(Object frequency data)
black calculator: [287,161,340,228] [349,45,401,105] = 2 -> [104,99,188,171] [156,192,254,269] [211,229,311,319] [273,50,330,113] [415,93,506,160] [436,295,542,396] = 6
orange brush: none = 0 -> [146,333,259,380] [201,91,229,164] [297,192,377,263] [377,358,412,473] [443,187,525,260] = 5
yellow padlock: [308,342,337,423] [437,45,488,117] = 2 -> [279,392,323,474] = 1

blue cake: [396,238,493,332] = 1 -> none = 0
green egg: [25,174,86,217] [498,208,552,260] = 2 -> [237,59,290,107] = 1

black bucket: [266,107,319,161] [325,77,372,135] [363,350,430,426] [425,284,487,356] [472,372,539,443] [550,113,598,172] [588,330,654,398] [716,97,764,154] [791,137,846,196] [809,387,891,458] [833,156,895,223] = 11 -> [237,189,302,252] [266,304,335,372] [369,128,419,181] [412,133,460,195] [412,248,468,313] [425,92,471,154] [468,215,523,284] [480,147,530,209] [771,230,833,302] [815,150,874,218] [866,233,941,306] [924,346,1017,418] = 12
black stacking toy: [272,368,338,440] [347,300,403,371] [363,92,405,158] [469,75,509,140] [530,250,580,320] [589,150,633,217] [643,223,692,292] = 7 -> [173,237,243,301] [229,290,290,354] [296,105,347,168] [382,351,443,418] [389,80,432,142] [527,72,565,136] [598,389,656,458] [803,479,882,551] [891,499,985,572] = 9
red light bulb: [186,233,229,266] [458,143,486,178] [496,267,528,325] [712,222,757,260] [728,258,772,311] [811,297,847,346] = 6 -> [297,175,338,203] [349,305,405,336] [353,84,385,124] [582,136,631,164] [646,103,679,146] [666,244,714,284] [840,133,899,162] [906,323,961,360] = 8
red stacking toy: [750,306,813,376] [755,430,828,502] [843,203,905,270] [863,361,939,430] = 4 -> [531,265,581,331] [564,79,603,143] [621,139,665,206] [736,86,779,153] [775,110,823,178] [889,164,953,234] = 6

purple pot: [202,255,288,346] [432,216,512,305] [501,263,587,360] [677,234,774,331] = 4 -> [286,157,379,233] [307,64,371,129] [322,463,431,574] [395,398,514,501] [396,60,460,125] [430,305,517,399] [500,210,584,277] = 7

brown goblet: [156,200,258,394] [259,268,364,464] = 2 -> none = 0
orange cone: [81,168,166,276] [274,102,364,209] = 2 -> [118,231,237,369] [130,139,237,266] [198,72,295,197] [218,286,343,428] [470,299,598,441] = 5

• _Exercise aim_
Retype the data in full, and keep every line identical to the original.

• _Your solution_
black calculator: [287,161,340,228] [349,45,401,105] = 2 -> [104,99,188,171] [156,192,254,269] [211,229,311,319] [273,50,330,113] [415,93,506,160] [436,295,542,396] = 6
orange brush: none = 0 -> [146,333,259,380] [201,91,229,164] [297,192,377,263] [377,358,412,473] [443,187,525,260] = 5
yellow padlock: [308,342,337,423] [437,45,488,117] = 2 -> [279,392,323,474] = 1

blue cake: [396,238,493,332] = 1 -> none = 0
green egg: [25,174,86,217] [498,208,552,260] = 2 -> [237,59,290,107] = 1

black bucket: [266,107,319,161] [325,77,372,135] [363,350,430,426] [425,284,487,356] [472,372,539,443] [550,113,598,172] [588,330,654,398] [716,97,764,154] [791,137,846,196] [809,387,891,458] [833,156,895,223] = 11 -> [237,189,302,252] [266,304,335,372] [369,128,419,181] [412,133,460,195] [412,248,468,313] [425,92,471,154] [468,215,523,284] [480,147,530,209] [771,230,833,302] [815,150,874,218] [866,233,941,306] [924,346,1017,418] = 12
black stacking toy: [272,368,338,440] [347,300,403,371] [363,92,405,158] [469,75,509,140] [530,250,580,320] [589,150,633,217] [643,223,692,292] = 7 -> [173,237,243,301] [229,290,290,354] [296,105,347,168] [382,351,443,418] [389,80,432,142] [527,72,565,136] [598,389,656,458] [803,479,882,551] [891,499,985,572] = 9
red light bulb: [186,233,229,266] [458,143,486,178] [496,267,528,325] [712,222,757,260] [728,258,772,311] [811,297,847,346] = 6 -> [297,175,338,203] [349,305,405,336] [353,84,385,124] [582,136,631,164] [646,103,679,146] [666,244,714,284] [840,133,899,162] [906,323,961,360] = 8
red stacking toy: [750,306,813,376] [755,430,828,502] [843,203,905,270] [863,361,939,430] = 4 -> [531,265,581,331] [564,79,603,143] [621,139,665,206] [736,86,779,153] [775,110,823,178] [889,164,953,234] = 6

purple pot: [202,255,288,346] [432,216,512,305] [501,263,587,360] [677,234,774,331] = 4 -> [286,157,379,233] [307,64,371,129] [322,463,431,574] [395,398,514,501] [396,60,460,125] [430,305,517,399] [500,210,584,277] = 7

brown goblet: [156,200,258,394] [259,268,364,464] = 2 -> none = 0
orange cone: [81,168,166,276] [274,102,364,209] = 2 -> [118,231,237,369] [130,139,237,266] [198,72,295,197] [218,286,343,428] [470,299,598,441] = 5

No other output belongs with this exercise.